[DATA SHOWN — start]

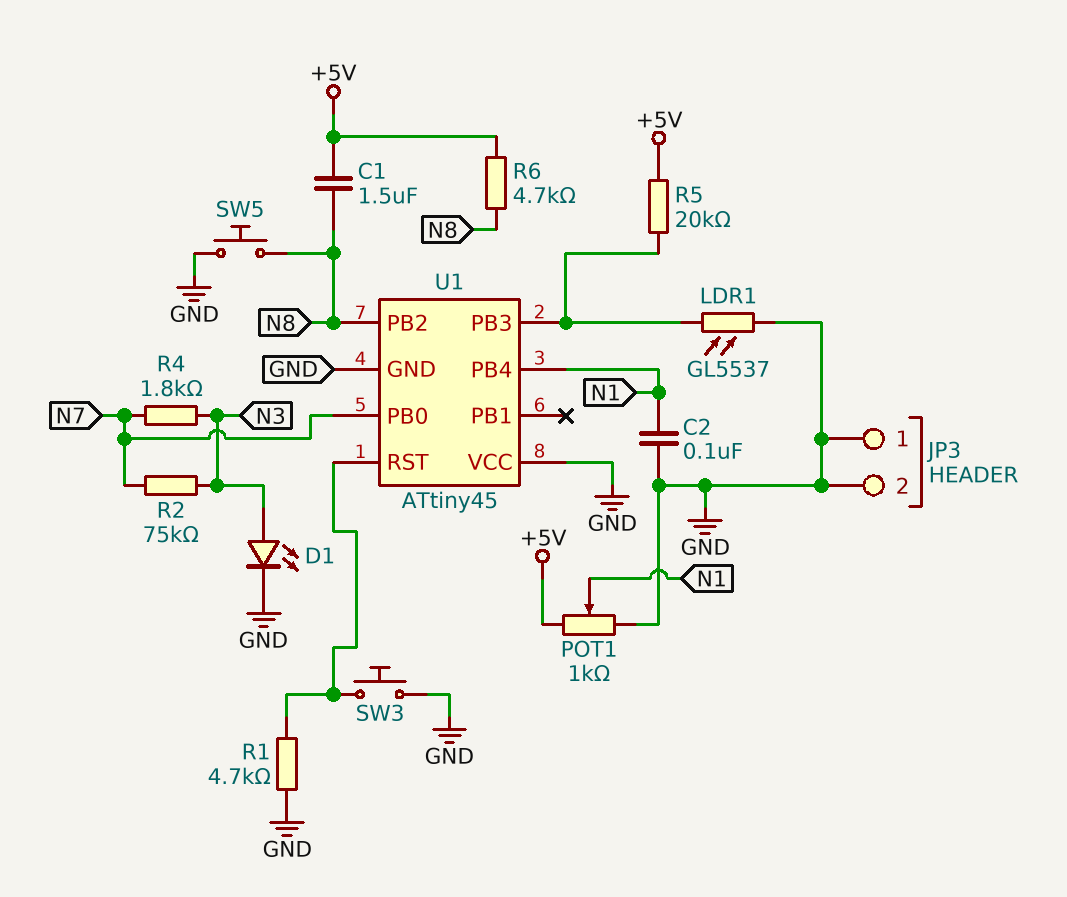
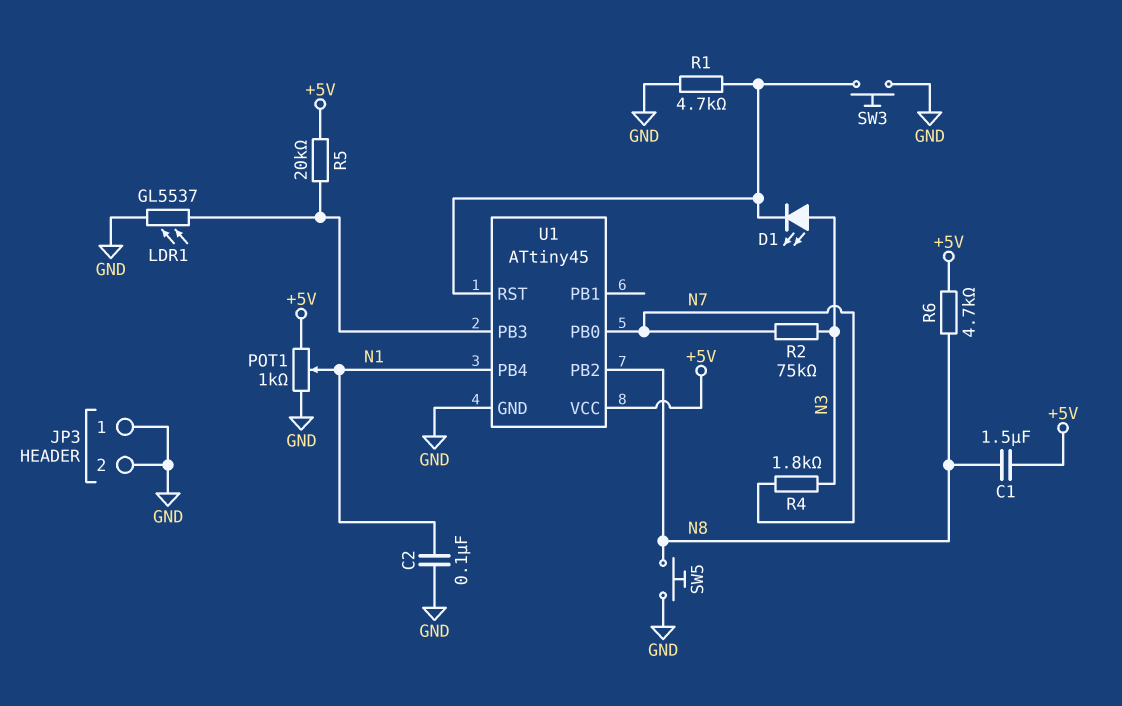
D1: LED (A N3, K GND) -> LED (A N3, K U1/RST)
U1 pin VCC: GND -> +5V

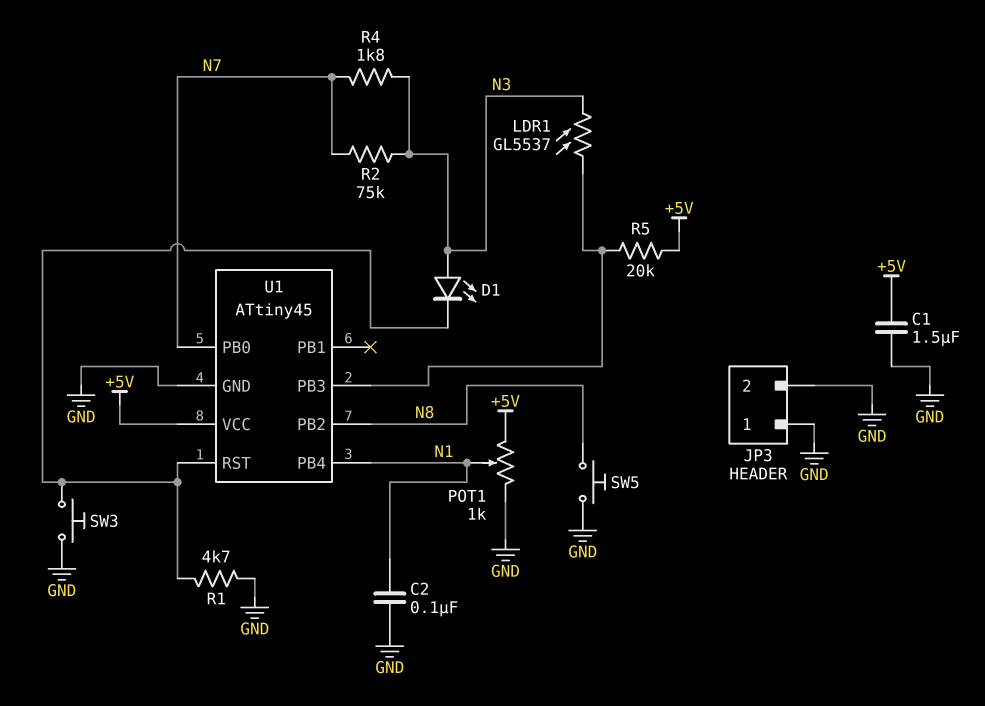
C1: 1.5uF (+5V, N8) -> 1.5uF (+5V, GND)
LDR1: GL5537 (GND, U1/PB3) -> GL5537 (N3, U1/PB3)
R6: 4.7k (+5V, N8) -> none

[DATA SHOWN — finish]

• **EXERCISE**
Reproduce the lines of the listing exactly, starting at the one that contains "U1 pin VCC: GND -> +5V" and continuing through the final line, but leave out the pictures.

• **SOLVED EXERCISE**
U1 pin VCC: GND -> +5V

C1: 1.5uF (+5V, N8) -> 1.5uF (+5V, GND)
LDR1: GL5537 (GND, U1/PB3) -> GL5537 (N3, U1/PB3)
R6: 4.7k (+5V, N8) -> none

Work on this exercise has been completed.